▶ **WHAT TO DO**
Using the records that appear below, write out exactly the lines from the one with "IC3 pin G2: none -> IC1/out" through the one with "D7: none -> LED (A N5, K VCC)", keeping both end lines.

▶ **Structured diff data**
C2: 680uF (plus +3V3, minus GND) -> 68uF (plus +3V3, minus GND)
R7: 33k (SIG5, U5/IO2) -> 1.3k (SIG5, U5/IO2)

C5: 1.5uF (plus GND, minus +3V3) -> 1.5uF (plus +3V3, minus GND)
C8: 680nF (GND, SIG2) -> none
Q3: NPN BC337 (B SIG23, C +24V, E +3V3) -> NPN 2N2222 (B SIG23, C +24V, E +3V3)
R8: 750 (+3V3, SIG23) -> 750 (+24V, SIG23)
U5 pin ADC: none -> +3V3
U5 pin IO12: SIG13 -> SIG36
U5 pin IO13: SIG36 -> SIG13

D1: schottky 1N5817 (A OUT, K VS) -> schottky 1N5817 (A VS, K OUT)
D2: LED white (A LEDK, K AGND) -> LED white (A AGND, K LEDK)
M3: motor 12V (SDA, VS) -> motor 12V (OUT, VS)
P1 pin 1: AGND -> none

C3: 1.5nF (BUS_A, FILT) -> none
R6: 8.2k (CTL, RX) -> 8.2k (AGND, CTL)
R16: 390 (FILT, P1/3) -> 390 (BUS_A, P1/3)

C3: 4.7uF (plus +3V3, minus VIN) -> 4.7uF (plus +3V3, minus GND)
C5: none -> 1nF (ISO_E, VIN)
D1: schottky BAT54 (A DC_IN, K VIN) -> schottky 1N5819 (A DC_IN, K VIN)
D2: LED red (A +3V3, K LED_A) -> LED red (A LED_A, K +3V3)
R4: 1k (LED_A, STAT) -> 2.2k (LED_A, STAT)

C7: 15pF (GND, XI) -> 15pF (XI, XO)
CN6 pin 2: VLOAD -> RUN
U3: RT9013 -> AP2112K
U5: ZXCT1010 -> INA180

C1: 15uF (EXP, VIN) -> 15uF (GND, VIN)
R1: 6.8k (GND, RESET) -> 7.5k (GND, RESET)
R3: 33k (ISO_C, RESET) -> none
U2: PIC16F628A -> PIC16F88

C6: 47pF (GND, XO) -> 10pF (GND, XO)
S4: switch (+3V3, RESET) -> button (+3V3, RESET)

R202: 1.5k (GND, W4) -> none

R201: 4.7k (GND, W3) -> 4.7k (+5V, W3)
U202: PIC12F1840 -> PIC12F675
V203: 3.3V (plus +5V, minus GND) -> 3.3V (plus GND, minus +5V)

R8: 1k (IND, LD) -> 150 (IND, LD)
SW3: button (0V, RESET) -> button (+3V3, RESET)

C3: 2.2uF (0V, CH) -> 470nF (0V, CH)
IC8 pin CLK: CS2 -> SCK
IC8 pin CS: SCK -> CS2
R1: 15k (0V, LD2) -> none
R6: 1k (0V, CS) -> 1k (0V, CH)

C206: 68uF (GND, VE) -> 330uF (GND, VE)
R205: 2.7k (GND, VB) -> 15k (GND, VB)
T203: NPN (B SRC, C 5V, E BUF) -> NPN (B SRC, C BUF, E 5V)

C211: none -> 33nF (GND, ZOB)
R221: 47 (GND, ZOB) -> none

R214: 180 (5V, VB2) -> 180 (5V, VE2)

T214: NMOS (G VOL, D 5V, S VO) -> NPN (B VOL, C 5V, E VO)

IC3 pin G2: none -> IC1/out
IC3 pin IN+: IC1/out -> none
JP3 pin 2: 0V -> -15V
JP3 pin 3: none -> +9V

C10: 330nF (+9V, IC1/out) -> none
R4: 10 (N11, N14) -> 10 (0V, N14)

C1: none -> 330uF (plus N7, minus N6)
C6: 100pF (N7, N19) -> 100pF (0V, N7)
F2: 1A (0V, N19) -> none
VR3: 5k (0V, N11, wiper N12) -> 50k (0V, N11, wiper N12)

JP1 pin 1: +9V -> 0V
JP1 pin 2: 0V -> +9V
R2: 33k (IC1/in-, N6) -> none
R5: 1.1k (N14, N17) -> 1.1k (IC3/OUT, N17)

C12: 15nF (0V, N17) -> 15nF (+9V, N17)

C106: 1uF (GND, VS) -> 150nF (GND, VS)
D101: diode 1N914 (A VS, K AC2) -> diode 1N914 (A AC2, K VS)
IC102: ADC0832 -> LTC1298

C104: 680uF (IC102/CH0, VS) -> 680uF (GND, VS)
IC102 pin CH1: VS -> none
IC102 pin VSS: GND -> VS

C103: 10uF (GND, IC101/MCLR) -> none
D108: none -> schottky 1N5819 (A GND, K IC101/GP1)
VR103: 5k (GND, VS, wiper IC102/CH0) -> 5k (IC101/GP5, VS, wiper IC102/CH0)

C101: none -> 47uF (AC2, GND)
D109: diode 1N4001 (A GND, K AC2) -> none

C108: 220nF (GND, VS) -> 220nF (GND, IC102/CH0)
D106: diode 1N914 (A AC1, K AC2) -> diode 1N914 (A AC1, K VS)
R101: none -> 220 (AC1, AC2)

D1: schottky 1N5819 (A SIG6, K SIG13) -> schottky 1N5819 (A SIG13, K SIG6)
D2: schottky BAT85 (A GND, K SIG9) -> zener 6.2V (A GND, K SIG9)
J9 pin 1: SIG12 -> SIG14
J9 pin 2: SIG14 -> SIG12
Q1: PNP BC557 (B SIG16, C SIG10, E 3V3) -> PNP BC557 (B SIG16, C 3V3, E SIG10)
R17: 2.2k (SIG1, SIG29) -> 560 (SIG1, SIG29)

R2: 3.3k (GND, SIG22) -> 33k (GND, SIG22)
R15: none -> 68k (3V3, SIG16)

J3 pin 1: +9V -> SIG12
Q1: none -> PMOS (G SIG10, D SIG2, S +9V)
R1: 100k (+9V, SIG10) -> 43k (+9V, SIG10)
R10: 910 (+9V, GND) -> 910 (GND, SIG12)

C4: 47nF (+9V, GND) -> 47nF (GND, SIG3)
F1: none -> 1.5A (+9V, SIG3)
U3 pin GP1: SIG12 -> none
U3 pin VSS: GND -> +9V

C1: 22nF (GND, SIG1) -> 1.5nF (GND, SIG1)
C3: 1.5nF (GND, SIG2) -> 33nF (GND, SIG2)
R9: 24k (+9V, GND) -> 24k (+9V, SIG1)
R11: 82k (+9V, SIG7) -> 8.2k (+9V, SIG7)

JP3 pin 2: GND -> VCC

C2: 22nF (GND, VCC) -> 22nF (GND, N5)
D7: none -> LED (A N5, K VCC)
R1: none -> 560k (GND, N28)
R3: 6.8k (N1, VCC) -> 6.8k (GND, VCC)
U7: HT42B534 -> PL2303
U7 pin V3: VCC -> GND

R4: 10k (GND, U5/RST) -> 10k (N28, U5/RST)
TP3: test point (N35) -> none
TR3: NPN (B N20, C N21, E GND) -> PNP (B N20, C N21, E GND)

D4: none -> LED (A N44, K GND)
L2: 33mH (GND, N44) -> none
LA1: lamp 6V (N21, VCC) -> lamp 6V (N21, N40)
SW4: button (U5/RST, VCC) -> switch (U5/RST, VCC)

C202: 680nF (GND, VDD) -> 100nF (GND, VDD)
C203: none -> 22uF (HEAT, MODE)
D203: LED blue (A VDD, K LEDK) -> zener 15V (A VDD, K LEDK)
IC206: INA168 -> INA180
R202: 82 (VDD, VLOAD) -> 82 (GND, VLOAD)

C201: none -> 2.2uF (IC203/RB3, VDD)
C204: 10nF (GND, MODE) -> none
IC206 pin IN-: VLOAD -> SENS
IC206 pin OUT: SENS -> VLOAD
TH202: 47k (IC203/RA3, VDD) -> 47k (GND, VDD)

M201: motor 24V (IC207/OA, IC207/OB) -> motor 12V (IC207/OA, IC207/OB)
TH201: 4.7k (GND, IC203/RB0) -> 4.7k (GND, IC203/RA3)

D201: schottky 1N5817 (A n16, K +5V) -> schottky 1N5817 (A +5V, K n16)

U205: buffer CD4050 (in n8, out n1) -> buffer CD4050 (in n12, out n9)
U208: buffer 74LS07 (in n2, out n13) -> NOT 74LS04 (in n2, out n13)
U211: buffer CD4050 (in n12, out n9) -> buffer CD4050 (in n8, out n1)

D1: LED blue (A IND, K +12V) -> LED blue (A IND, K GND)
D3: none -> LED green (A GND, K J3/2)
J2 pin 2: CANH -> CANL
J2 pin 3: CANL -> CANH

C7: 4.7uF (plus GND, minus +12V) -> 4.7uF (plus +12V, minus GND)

▶ **RESPONSE BOX**
IC3 pin G2: none -> IC1/out
IC3 pin IN+: IC1/out -> none
JP3 pin 2: 0V -> -15V
JP3 pin 3: none -> +9V

C10: 330nF (+9V, IC1/out) -> none
R4: 10 (N11, N14) -> 10 (0V, N14)

C1: none -> 330uF (plus N7, minus N6)
C6: 100pF (N7, N19) -> 100pF (0V, N7)
F2: 1A (0V, N19) -> none
VR3: 5k (0V, N11, wiper N12) -> 50k (0V, N11, wiper N12)

JP1 pin 1: +9V -> 0V
JP1 pin 2: 0V -> +9V
R2: 33k (IC1/in-, N6) -> none
R5: 1.1k (N14, N17) -> 1.1k (IC3/OUT, N17)

C12: 15nF (0V, N17) -> 15nF (+9V, N17)

C106: 1uF (GND, VS) -> 150nF (GND, VS)
D101: diode 1N914 (A VS, K AC2) -> diode 1N914 (A AC2, K VS)
IC102: ADC0832 -> LTC1298

C104: 680uF (IC102/CH0, VS) -> 680uF (GND, VS)
IC102 pin CH1: VS -> none
IC102 pin VSS: GND -> VS

C103: 10uF (GND, IC101/MCLR) -> none
D108: none -> schottky 1N5819 (A GND, K IC101/GP1)
VR103: 5k (GND, VS, wiper IC102/CH0) -> 5k (IC101/GP5, VS, wiper IC102/CH0)

C101: none -> 47uF (AC2, GND)
D109: diode 1N4001 (A GND, K AC2) -> none

C108: 220nF (GND, VS) -> 220nF (GND, IC102/CH0)
D106: diode 1N914 (A AC1, K AC2) -> diode 1N914 (A AC1, K VS)
R101: none -> 220 (AC1, AC2)

D1: schottky 1N5819 (A SIG6, K SIG13) -> schottky 1N5819 (A SIG13, K SIG6)
D2: schottky BAT85 (A GND, K SIG9) -> zener 6.2V (A GND, K SIG9)
J9 pin 1: SIG12 -> SIG14
J9 pin 2: SIG14 -> SIG12
Q1: PNP BC557 (B SIG16, C SIG10, E 3V3) -> PNP BC557 (B SIG16, C 3V3, E SIG10)
R17: 2.2k (SIG1, SIG29) -> 560 (SIG1, SIG29)

R2: 3.3k (GND, SIG22) -> 33k (GND, SIG22)
R15: none -> 68k (3V3, SIG16)

J3 pin 1: +9V -> SIG12
Q1: none -> PMOS (G SIG10, D SIG2, S +9V)
R1: 100k (+9V, SIG10) -> 43k (+9V, SIG10)
R10: 910 (+9V, GND) -> 910 (GND, SIG12)

C4: 47nF (+9V, GND) -> 47nF (GND, SIG3)
F1: none -> 1.5A (+9V, SIG3)
U3 pin GP1: SIG12 -> none
U3 pin VSS: GND -> +9V

C1: 22nF (GND, SIG1) -> 1.5nF (GND, SIG1)
C3: 1.5nF (GND, SIG2) -> 33nF (GND, SIG2)
R9: 24k (+9V, GND) -> 24k (+9V, SIG1)
R11: 82k (+9V, SIG7) -> 8.2k (+9V, SIG7)

JP3 pin 2: GND -> VCC

C2: 22nF (GND, VCC) -> 22nF (GND, N5)
D7: none -> LED (A N5, K VCC)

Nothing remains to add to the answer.